TASK DESCRIPTION: Quote the data below in full, minus the images.
▽
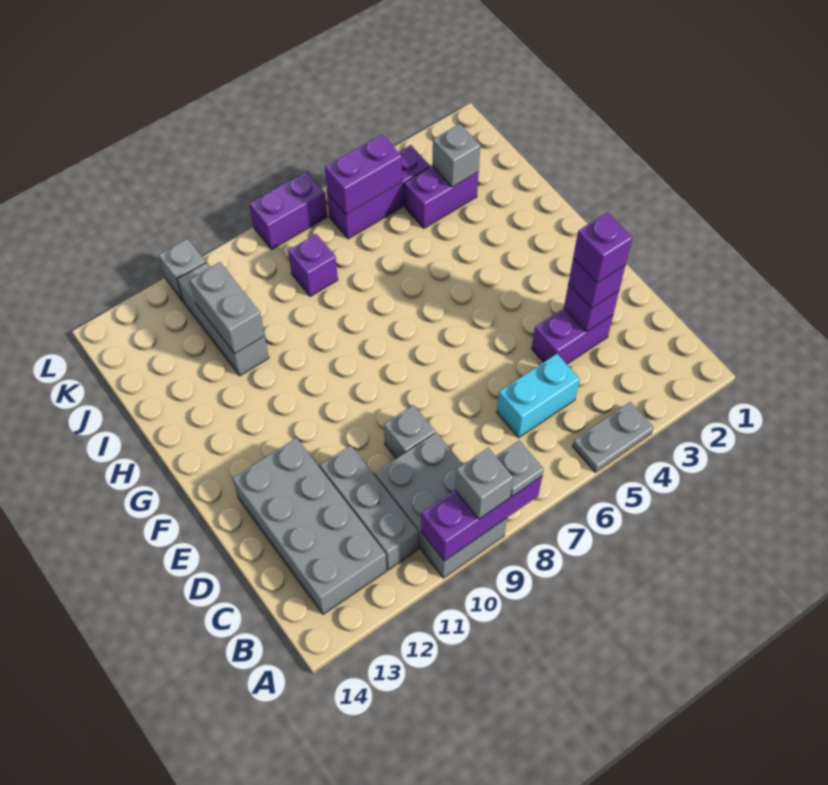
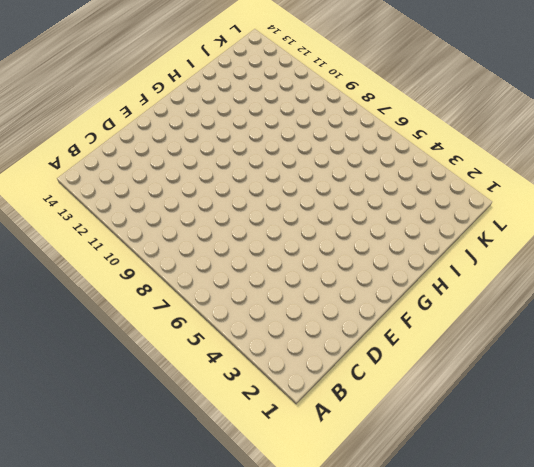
none -> grey plate A4:A5 level 1
none -> grey brick A9:C10 level 1
none -> grey brick B11:D11 level 1

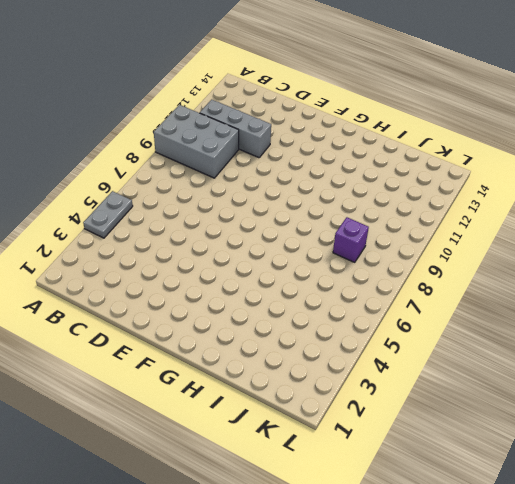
none -> grey brick B12:E13 level 1
none -> cyan brick C5:C6 level 1
none -> purple brick D3:D4 level 1

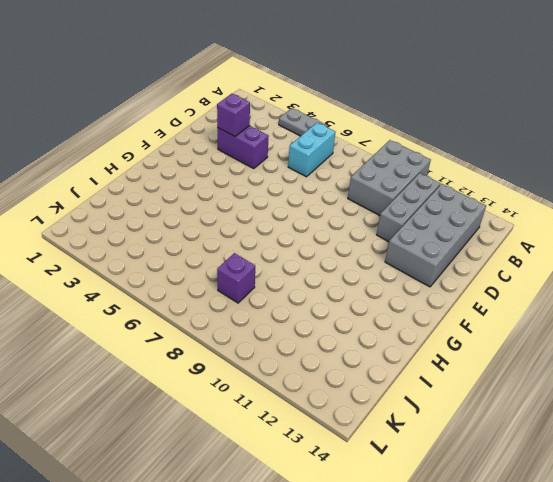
cyan brick B6:C6 level 1 -> cyan brick C5:C6 level 1
none -> grey brick D9 level 1
none -> grey brick I11:K11 level 1
none -> purple brick J3:J4 level 1

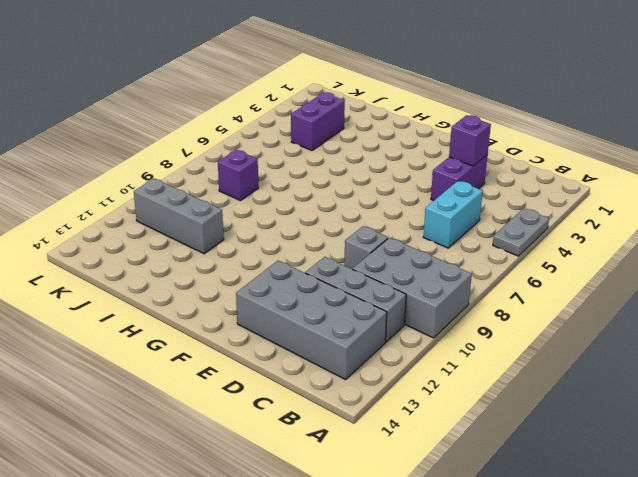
none -> purple brick K4:K6 level 1
none -> purple brick L7:L8 level 1
none -> grey brick L11 level 1

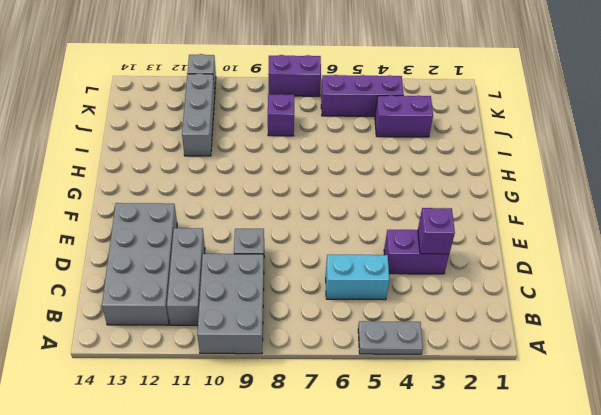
none -> purple brick A8:A10 level 2
none -> grey brick I11:J11 level 2
none -> grey brick J3 level 2

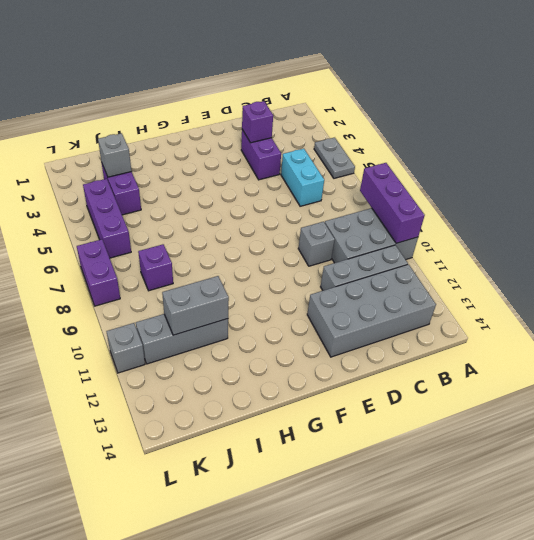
none -> purple brick K5:K6 level 2
none -> grey plate A8 level 3
none -> grey brick A9 level 3

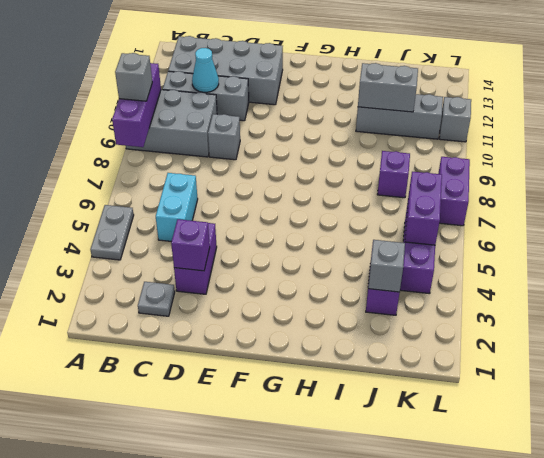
grey plate C2 level 1 -> grey plate A8 level 3
cyan cone C11 level 2 -> none
none -> purple brick D3 level 3
none -> purple brick D3 level 4

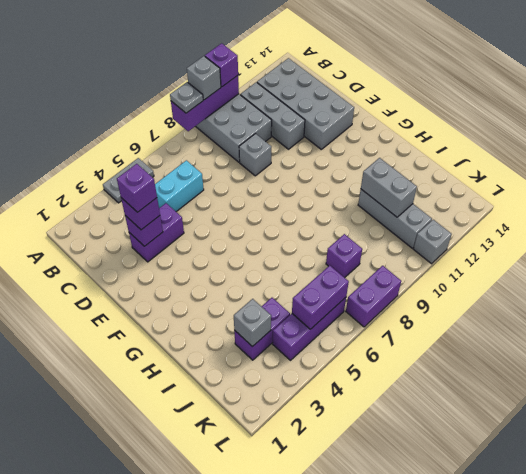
purple brick A10 level 3 -> none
△
SOLUTION:
none -> grey plate A4:A5 level 1
none -> grey brick A9:C10 level 1
none -> grey brick B11:D11 level 1

none -> grey brick B12:E13 level 1
none -> cyan brick C5:C6 level 1
none -> purple brick D3:D4 level 1

cyan brick B6:C6 level 1 -> cyan brick C5:C6 level 1
none -> grey brick D9 level 1
none -> grey brick I11:K11 level 1
none -> purple brick J3:J4 level 1

none -> purple brick K4:K6 level 1
none -> purple brick L7:L8 level 1
none -> grey brick L11 level 1

none -> purple brick A8:A10 level 2
none -> grey brick I11:J11 level 2
none -> grey brick J3 level 2

none -> purple brick K5:K6 level 2
none -> grey plate A8 level 3
none -> grey brick A9 level 3

grey plate C2 level 1 -> grey plate A8 level 3
cyan cone C11 level 2 -> none
none -> purple brick D3 level 3
none -> purple brick D3 level 4

purple brick A10 level 3 -> none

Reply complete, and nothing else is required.